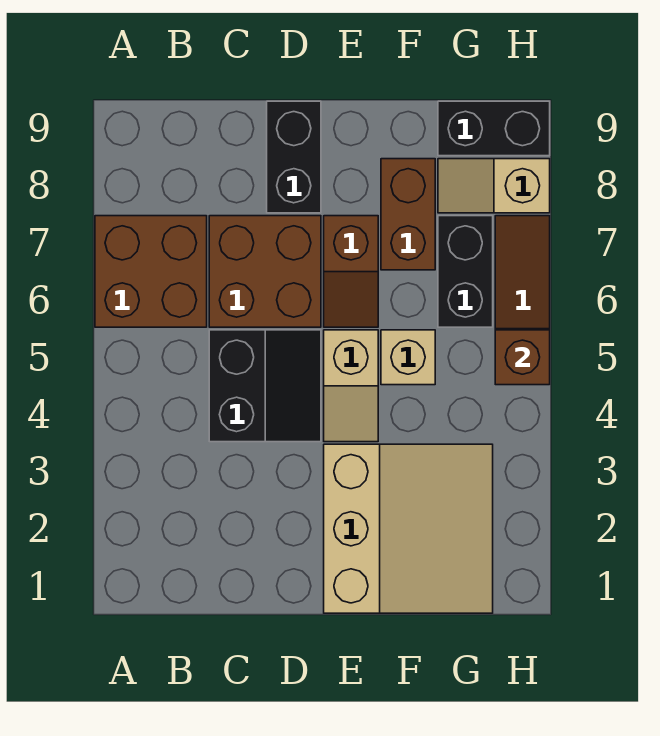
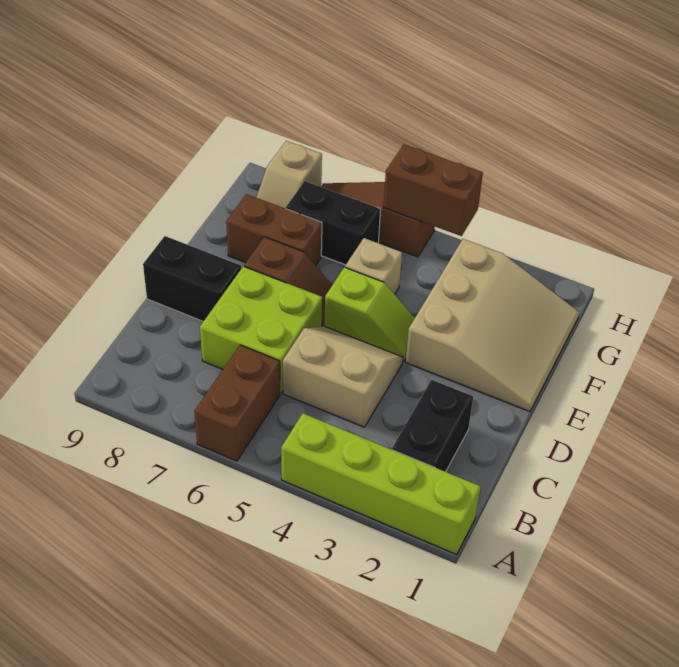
none -> lime brick A1:A4 level 1
brown brick A6:B7 level 1 -> brown brick A6:B6 level 1
black slope C4:D5 level 1 top C -> tan slope C4:D5 level 1 top C
brown brick C6:D7 level 1 -> lime brick C6:D7 level 1
tan slope E1:G3 level 1 top E -> tan slope E1:G3 level 1 top 3
tan slope E4:E5 level 1 top 5 -> lime slope E4:E5 level 1 top 5
black brick G9:H9 level 1 -> black brick B2:C2 level 1
brown brick H5 level 2 -> brown brick H4:H5 level 2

====

Exercise objective -> The lines you need are those with the word "lime"; list them from the entries.

Written reply ->
none -> lime brick A1:A4 level 1
brown brick C6:D7 level 1 -> lime brick C6:D7 level 1
tan slope E4:E5 level 1 top 5 -> lime slope E4:E5 level 1 top 5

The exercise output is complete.